→ Exercise instructions:
Could you restate word for word every line from the one containing "(231, 380) = (408, 379): yellow" to the end of the records, and nothing else?

[Object state change records]
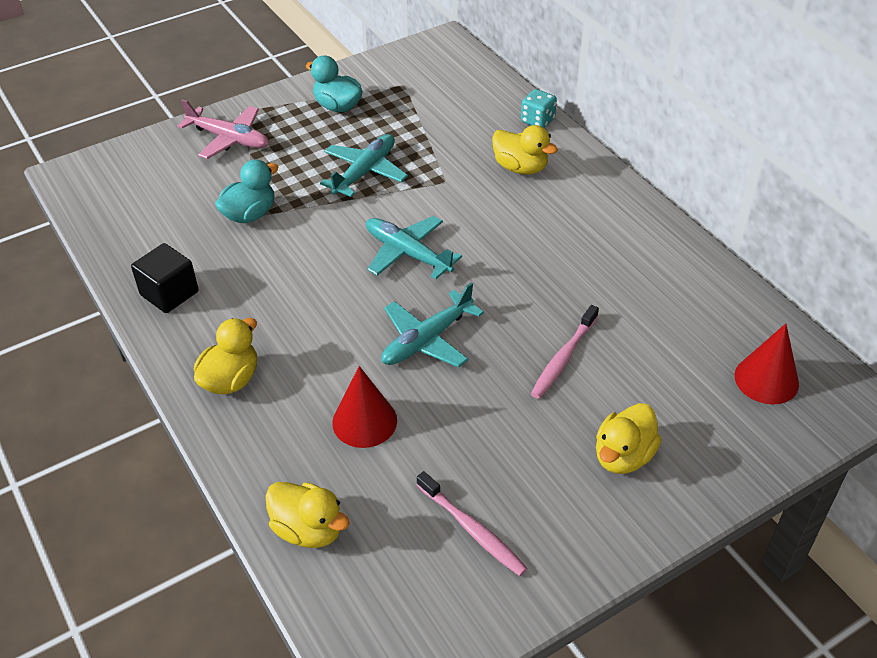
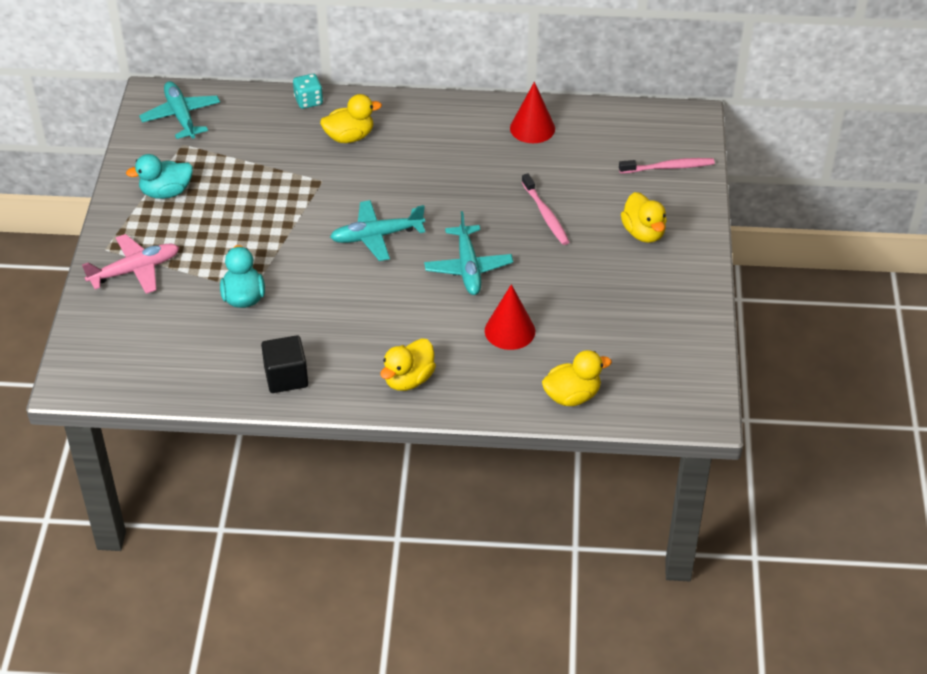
camera: 55 degrees left, 0 degrees up
(231, 380) = (408, 379): yellow duck -> yellow duck turned 120 degrees counterclockwise
(364, 172) = (264, 215): turquoise plane -> turquoise plane (181, 116)
(472, 529) = (637, 324): pink toothbrush -> pink toothbrush (668, 167)
(766, 379) = (645, 142): red cone -> red cone (532, 128)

→ Answer for the task:
(231, 380) = (408, 379): yellow duck -> yellow duck turned 120 degrees counterclockwise
(364, 172) = (264, 215): turquoise plane -> turquoise plane (181, 116)
(472, 529) = (637, 324): pink toothbrush -> pink toothbrush (668, 167)
(766, 379) = (645, 142): red cone -> red cone (532, 128)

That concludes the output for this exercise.